What the task requires:
Below is a listing to repeat exactly, with its pictures left out.

Given records:
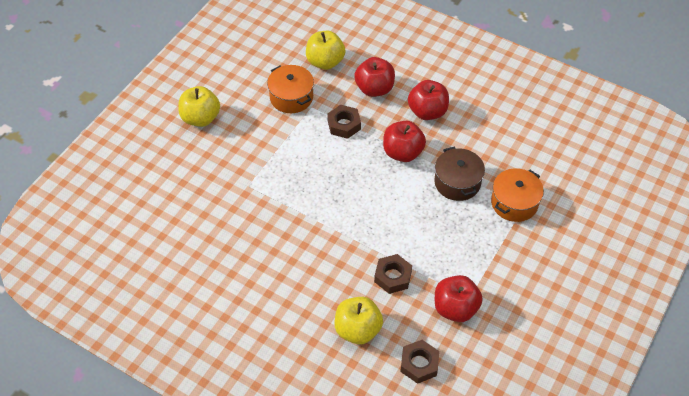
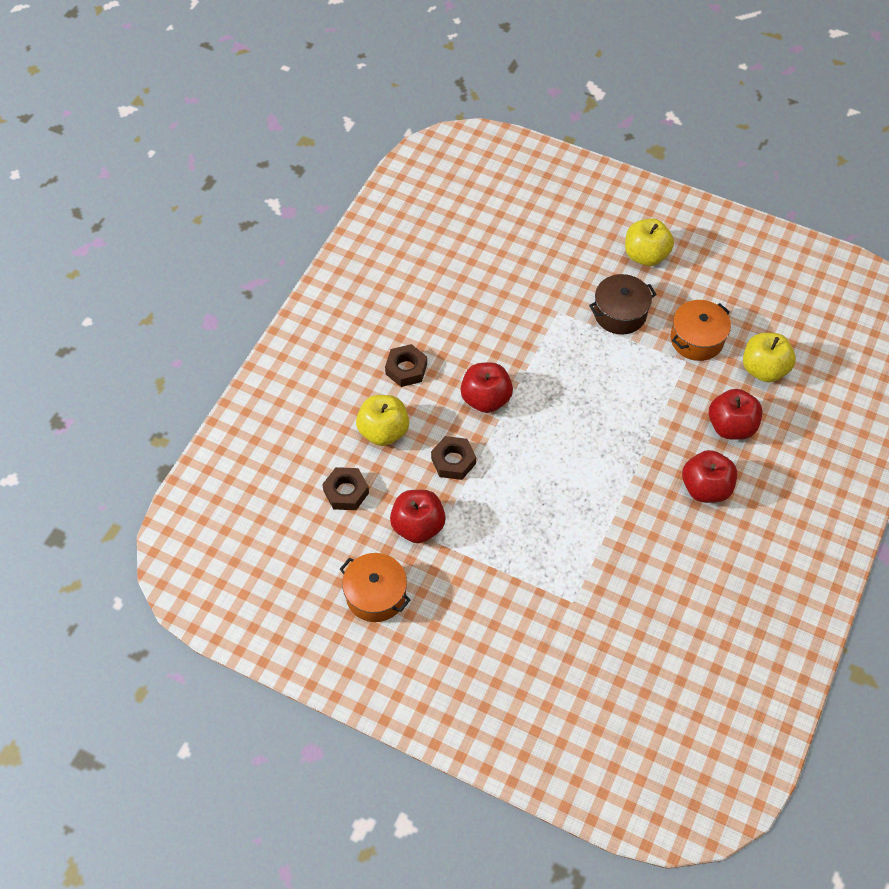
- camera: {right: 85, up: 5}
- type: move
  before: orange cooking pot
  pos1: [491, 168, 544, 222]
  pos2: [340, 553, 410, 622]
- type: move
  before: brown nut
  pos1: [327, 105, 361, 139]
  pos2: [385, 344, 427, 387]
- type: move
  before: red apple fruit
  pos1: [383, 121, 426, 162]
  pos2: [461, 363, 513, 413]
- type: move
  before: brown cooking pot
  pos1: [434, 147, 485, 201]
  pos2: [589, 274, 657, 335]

Task output:
- camera: {right: 85, up: 5}
- type: move
  before: orange cooking pot
  pos1: [491, 168, 544, 222]
  pos2: [340, 553, 410, 622]
- type: move
  before: brown nut
  pos1: [327, 105, 361, 139]
  pos2: [385, 344, 427, 387]
- type: move
  before: red apple fruit
  pos1: [383, 121, 426, 162]
  pos2: [461, 363, 513, 413]
- type: move
  before: brown cooking pot
  pos1: [434, 147, 485, 201]
  pos2: [589, 274, 657, 335]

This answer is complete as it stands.